Object matching data
···

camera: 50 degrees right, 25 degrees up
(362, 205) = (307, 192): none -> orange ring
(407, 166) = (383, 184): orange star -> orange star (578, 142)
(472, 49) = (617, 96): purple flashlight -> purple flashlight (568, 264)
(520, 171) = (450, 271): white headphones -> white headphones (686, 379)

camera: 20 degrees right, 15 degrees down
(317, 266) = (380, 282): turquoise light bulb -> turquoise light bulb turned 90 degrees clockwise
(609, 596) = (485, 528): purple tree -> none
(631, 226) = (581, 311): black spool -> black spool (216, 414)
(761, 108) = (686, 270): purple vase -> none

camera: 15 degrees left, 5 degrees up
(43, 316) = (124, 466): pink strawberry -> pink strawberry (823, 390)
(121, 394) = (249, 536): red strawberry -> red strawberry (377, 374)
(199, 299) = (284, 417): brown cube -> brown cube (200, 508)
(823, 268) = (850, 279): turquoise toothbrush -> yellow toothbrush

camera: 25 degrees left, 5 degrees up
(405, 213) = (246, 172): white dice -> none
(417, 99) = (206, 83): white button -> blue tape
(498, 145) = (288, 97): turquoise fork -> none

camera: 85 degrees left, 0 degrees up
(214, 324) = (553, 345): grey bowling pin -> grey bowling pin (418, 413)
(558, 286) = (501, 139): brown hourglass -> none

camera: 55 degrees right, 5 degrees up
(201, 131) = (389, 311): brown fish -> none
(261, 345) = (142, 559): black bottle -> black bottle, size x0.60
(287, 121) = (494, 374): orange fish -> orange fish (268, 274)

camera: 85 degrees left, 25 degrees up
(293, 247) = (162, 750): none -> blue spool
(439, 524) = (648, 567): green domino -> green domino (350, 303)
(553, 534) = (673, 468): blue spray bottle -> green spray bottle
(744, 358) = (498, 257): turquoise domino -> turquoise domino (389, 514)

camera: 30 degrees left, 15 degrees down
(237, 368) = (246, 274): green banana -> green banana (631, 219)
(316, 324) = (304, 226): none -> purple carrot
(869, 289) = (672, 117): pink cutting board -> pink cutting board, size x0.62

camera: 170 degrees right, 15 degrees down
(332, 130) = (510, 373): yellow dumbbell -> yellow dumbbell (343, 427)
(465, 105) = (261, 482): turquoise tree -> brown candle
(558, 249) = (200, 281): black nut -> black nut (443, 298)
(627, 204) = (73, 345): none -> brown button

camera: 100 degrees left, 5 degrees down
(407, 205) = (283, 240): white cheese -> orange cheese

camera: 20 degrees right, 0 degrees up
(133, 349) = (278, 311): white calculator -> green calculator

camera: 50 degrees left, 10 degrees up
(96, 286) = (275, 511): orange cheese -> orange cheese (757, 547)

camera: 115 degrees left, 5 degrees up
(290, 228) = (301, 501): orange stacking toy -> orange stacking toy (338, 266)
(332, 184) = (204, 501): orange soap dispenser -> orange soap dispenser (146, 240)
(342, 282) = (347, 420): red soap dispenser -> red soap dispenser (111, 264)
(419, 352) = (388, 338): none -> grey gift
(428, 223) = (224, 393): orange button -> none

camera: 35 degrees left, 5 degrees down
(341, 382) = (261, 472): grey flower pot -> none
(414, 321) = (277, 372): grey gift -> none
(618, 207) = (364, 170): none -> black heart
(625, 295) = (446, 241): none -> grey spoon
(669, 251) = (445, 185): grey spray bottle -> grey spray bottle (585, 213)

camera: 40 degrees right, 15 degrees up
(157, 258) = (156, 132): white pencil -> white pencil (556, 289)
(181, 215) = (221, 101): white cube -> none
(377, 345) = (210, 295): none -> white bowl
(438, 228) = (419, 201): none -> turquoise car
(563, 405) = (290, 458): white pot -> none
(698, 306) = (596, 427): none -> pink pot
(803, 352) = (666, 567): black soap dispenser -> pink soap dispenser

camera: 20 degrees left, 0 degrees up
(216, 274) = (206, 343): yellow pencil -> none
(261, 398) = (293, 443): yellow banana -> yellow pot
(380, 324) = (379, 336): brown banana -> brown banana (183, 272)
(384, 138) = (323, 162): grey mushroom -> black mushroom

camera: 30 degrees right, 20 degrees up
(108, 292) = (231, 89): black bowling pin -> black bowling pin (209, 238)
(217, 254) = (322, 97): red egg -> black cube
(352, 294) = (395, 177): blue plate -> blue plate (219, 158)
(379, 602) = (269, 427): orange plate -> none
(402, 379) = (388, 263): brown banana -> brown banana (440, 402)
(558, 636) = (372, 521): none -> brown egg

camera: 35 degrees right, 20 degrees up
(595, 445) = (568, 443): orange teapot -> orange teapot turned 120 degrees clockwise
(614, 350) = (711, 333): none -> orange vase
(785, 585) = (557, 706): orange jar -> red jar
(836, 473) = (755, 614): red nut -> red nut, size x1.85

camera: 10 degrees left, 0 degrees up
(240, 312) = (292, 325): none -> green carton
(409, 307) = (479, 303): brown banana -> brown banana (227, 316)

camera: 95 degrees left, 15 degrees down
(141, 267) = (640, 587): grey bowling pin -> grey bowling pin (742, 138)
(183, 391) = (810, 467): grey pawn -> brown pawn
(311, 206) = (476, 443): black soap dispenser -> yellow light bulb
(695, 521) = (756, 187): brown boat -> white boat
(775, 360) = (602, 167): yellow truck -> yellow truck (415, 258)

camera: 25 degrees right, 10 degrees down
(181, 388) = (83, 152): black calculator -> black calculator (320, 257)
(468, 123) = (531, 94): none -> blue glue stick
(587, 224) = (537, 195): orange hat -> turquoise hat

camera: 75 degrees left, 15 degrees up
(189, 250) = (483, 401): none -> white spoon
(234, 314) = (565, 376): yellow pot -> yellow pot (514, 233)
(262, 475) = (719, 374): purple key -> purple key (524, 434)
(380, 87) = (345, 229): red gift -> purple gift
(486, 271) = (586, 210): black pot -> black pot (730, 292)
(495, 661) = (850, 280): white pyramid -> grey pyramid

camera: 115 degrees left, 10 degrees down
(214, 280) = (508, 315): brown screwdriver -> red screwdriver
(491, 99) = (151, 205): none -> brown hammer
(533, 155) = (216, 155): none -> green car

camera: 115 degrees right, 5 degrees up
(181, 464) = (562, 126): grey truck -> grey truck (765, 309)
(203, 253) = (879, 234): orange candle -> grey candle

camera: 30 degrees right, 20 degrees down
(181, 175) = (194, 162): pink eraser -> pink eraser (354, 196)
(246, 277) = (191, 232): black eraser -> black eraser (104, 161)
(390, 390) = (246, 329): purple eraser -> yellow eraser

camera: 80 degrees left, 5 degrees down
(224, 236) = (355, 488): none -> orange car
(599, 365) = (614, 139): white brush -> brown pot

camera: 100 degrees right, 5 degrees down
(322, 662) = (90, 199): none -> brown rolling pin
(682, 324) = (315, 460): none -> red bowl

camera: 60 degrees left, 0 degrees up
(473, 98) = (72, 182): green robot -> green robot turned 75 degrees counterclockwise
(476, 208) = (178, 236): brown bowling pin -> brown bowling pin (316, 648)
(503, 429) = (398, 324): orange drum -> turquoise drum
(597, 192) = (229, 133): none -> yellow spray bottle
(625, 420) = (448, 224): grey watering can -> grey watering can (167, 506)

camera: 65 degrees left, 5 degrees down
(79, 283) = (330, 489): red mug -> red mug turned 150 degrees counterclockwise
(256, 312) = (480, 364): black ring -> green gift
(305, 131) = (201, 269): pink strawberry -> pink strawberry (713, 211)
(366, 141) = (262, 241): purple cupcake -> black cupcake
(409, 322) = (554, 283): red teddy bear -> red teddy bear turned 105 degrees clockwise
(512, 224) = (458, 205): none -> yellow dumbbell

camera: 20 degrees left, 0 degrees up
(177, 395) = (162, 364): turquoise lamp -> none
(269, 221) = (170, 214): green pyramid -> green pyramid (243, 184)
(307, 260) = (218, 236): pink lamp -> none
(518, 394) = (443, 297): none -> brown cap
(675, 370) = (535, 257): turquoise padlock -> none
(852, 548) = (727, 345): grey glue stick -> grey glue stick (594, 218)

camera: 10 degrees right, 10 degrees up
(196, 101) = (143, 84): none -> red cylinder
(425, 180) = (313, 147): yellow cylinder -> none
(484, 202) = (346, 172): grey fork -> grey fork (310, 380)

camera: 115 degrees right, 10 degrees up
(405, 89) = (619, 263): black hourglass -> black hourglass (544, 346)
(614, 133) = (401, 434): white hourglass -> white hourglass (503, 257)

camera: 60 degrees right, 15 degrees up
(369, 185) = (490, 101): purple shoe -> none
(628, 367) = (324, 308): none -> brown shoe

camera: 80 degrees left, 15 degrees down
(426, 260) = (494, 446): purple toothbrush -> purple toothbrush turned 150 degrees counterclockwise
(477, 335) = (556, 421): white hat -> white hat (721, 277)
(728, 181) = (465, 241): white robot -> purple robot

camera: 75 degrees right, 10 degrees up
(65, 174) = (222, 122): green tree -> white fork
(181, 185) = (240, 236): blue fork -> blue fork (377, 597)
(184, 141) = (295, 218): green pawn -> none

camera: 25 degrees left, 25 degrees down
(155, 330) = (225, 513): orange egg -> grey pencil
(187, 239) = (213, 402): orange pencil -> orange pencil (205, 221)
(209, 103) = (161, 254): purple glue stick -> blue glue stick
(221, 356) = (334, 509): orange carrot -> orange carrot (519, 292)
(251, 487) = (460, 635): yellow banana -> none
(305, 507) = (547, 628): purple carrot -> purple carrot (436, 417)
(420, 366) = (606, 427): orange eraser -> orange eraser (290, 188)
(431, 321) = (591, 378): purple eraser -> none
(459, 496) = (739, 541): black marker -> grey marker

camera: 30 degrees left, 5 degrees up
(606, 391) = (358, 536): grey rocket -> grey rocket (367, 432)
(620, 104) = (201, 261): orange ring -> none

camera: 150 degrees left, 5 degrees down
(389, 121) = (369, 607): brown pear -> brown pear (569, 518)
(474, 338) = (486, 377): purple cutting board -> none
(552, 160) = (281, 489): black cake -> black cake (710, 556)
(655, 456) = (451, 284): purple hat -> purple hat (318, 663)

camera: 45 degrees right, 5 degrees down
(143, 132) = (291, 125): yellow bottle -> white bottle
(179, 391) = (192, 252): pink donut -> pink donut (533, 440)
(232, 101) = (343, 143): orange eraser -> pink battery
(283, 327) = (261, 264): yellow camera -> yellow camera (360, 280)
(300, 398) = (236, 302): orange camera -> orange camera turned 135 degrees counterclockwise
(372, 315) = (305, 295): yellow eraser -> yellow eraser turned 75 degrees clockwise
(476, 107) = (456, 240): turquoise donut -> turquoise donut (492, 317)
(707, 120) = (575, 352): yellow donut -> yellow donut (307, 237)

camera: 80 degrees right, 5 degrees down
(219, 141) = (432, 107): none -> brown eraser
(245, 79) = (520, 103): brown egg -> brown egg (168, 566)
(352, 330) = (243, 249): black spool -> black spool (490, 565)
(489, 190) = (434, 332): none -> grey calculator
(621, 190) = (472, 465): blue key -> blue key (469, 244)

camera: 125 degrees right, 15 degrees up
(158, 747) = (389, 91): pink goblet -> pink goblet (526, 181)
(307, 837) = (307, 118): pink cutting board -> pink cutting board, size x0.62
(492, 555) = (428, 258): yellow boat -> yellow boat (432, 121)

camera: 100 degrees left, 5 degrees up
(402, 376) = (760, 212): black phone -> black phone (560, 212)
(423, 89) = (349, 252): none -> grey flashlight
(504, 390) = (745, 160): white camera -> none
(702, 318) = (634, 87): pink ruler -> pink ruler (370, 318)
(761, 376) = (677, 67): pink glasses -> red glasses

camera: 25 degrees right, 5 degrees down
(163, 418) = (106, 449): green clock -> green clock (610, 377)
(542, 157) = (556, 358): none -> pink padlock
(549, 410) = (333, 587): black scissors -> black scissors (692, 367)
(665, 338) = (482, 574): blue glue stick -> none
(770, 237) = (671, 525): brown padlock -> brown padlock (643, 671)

···

Collect the lines of the data that carry the word "shoe".

▸ Solved exercise
(369, 185) = (490, 101): purple shoe -> none
(628, 367) = (324, 308): none -> brown shoe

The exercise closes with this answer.